__RECORDS TO USE__.
+++

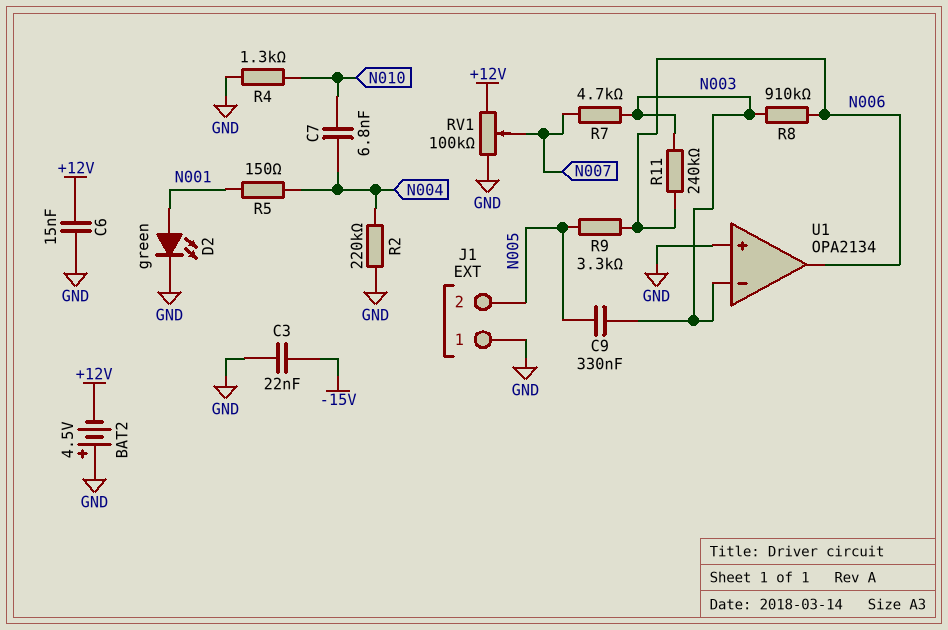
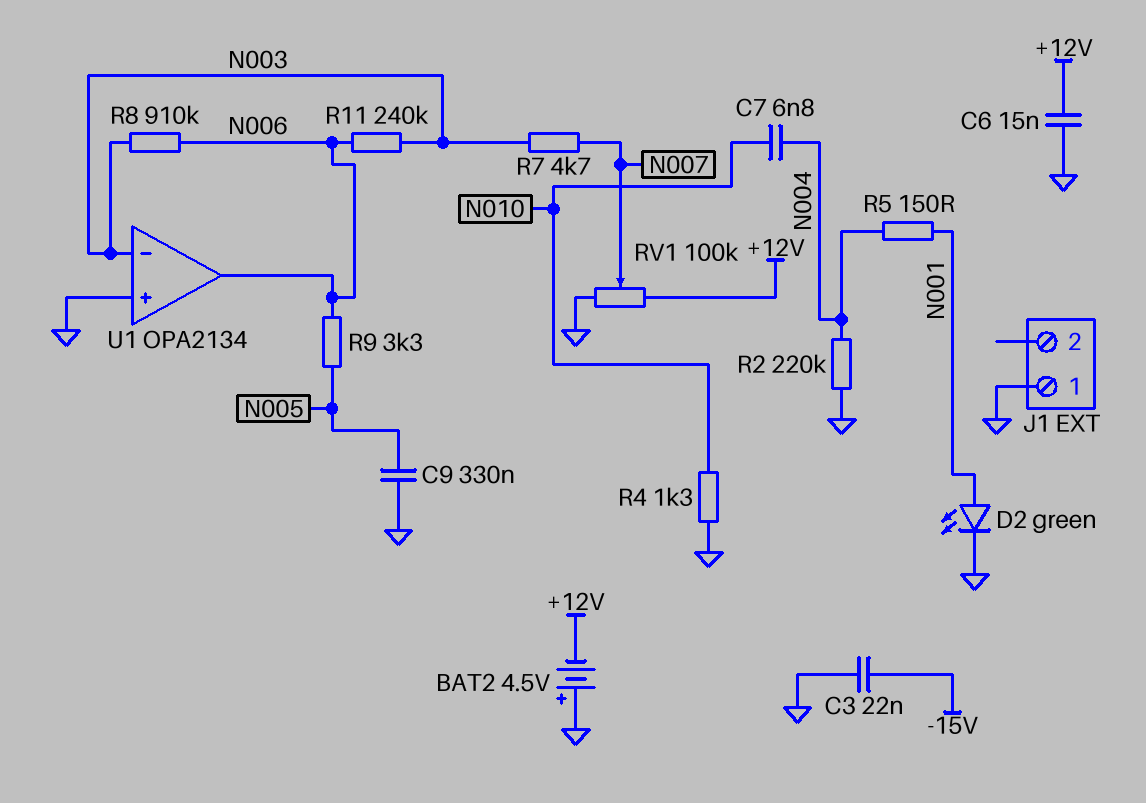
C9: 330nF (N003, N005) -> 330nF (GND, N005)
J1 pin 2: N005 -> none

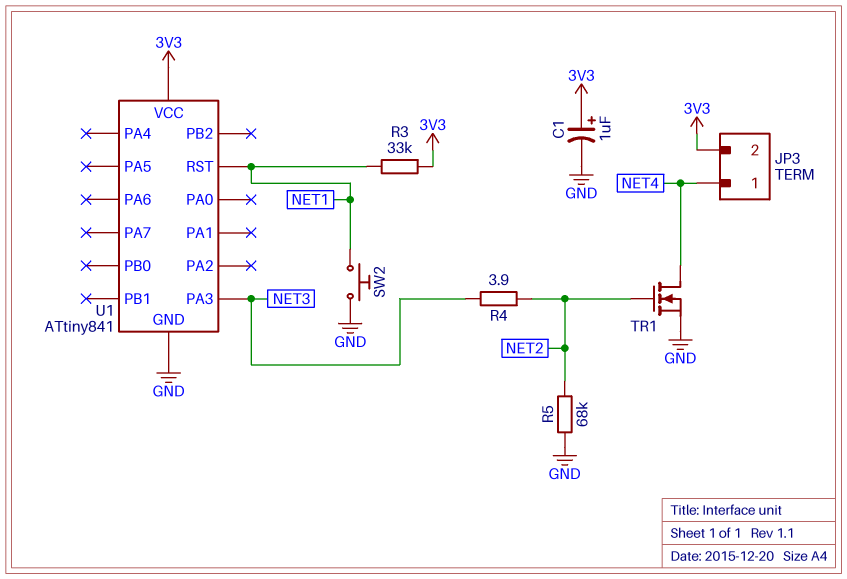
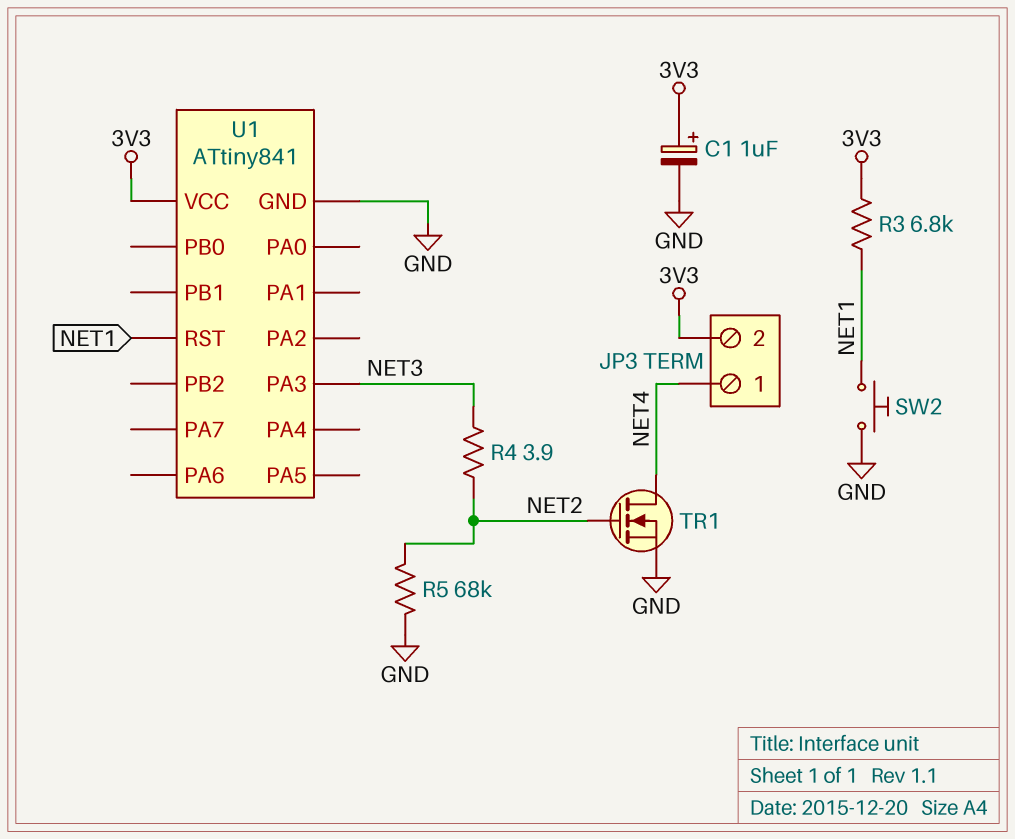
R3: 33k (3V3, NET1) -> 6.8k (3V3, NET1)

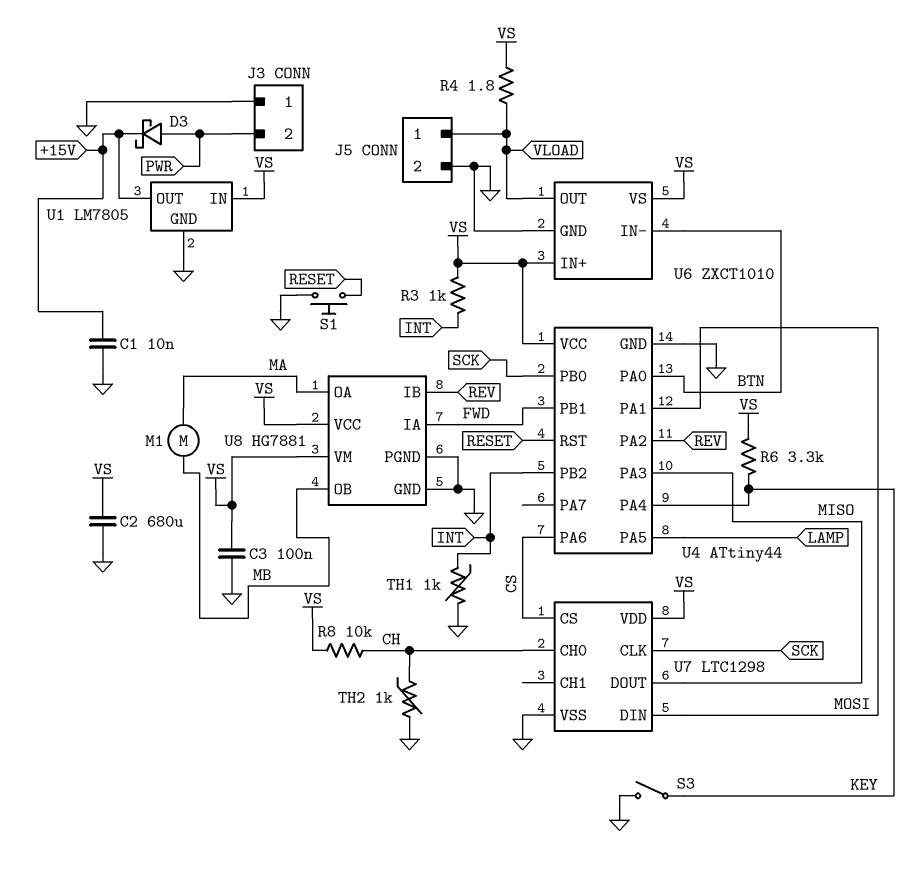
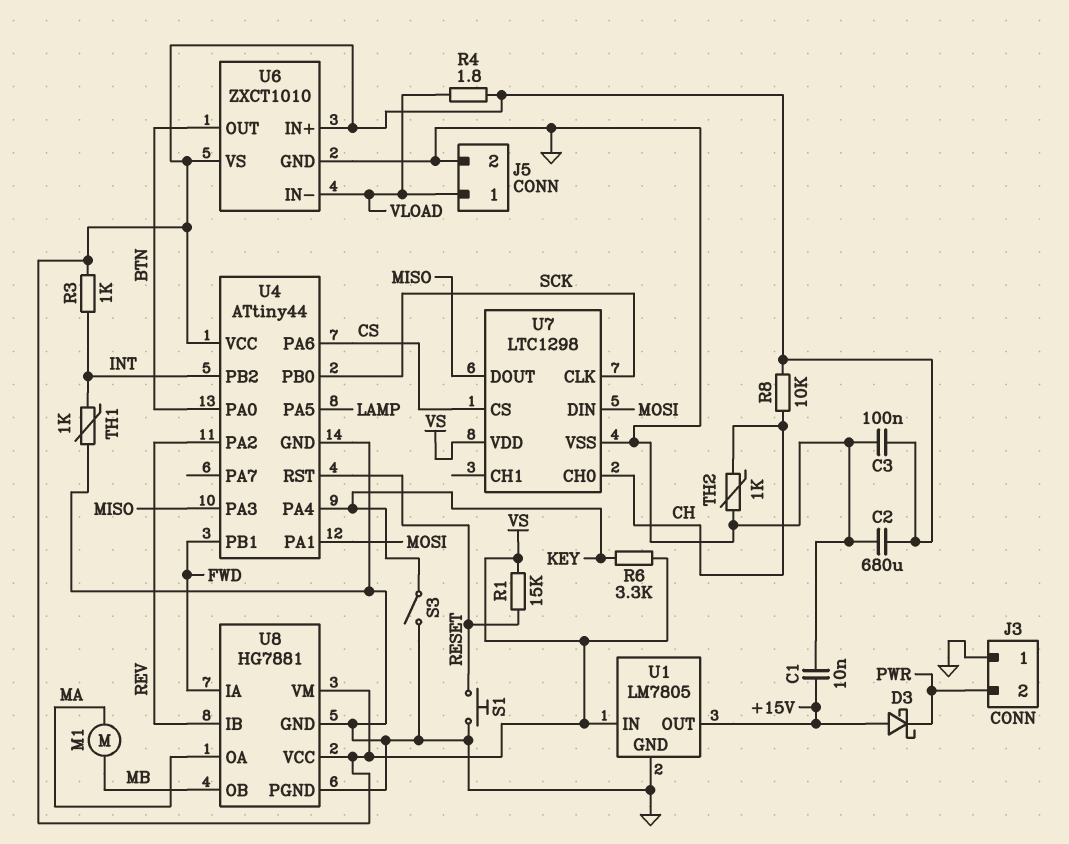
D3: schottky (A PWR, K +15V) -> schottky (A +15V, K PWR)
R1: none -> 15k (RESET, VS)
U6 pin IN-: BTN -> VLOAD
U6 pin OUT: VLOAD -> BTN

+++

__TASK BRIEF__.
A faithful copy is needed: reproduce all of the data above, leaving the pictures out.

__SOLVED PROBLEM__.
C9: 330nF (N003, N005) -> 330nF (GND, N005)
J1 pin 2: N005 -> none

R3: 33k (3V3, NET1) -> 6.8k (3V3, NET1)

D3: schottky (A PWR, K +15V) -> schottky (A +15V, K PWR)
R1: none -> 15k (RESET, VS)
U6 pin IN-: BTN -> VLOAD
U6 pin OUT: VLOAD -> BTN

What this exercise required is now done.